Stored items
- - -

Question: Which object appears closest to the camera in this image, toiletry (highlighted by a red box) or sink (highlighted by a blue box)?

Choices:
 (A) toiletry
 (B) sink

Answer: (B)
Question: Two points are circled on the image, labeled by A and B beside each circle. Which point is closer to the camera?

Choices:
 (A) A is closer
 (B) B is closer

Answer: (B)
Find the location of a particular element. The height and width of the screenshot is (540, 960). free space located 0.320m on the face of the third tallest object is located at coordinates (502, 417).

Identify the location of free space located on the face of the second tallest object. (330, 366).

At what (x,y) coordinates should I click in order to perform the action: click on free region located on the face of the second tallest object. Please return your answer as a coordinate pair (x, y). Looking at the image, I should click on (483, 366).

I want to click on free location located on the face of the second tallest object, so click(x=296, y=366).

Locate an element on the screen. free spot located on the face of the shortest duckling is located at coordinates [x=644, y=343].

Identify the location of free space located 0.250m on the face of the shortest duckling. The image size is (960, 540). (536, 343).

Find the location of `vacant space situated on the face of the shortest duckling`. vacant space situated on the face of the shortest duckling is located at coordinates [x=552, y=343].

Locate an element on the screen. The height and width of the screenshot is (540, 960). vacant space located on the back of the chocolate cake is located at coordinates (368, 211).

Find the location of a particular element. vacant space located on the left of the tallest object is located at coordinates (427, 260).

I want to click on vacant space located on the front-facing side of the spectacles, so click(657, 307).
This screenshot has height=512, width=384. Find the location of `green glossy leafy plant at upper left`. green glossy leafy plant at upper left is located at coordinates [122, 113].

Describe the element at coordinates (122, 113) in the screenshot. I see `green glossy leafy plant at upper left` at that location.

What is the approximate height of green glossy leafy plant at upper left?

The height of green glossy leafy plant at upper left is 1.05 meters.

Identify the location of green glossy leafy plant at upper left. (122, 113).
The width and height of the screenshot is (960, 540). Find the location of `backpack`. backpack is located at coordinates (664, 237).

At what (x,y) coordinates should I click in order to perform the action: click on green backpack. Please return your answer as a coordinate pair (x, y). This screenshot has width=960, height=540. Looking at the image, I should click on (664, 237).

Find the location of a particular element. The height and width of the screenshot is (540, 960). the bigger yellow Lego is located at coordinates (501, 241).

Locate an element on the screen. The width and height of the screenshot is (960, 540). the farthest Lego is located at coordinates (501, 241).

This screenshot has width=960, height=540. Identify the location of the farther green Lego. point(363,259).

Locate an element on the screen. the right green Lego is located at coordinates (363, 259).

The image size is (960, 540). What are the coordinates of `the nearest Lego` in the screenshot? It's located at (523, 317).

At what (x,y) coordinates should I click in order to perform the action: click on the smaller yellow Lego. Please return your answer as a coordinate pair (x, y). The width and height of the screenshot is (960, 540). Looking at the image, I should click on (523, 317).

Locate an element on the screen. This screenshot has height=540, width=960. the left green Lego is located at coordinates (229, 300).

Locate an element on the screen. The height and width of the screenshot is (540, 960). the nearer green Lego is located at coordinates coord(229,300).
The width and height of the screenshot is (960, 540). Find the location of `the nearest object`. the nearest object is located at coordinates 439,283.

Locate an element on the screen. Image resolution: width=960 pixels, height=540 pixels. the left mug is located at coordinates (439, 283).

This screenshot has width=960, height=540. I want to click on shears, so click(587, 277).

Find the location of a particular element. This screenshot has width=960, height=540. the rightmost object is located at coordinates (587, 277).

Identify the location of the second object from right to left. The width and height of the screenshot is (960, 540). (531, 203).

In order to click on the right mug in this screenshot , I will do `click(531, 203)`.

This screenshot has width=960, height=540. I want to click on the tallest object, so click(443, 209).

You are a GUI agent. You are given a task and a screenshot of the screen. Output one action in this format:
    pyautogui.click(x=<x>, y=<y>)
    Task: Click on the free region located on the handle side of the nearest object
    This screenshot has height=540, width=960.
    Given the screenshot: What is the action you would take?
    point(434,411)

- - -

### Your assignment:
Retype the rows above verbatim, from the line containing "coordinates (368, 211)." through the line containing "on (664, 237).", including both of those lines.

### Solution to this problem:
Locate an element on the screen. The height and width of the screenshot is (540, 960). vacant space located on the back of the chocolate cake is located at coordinates (368, 211).

Find the location of a particular element. vacant space located on the left of the tallest object is located at coordinates (427, 260).

I want to click on vacant space located on the front-facing side of the spectacles, so click(657, 307).
This screenshot has height=512, width=384. Find the location of `green glossy leafy plant at upper left`. green glossy leafy plant at upper left is located at coordinates [122, 113].

Describe the element at coordinates (122, 113) in the screenshot. I see `green glossy leafy plant at upper left` at that location.

What is the approximate height of green glossy leafy plant at upper left?

The height of green glossy leafy plant at upper left is 1.05 meters.

Identify the location of green glossy leafy plant at upper left. (122, 113).
The width and height of the screenshot is (960, 540). Find the location of `backpack`. backpack is located at coordinates (664, 237).

At what (x,y) coordinates should I click in order to perform the action: click on green backpack. Please return your answer as a coordinate pair (x, y). This screenshot has width=960, height=540. Looking at the image, I should click on (664, 237).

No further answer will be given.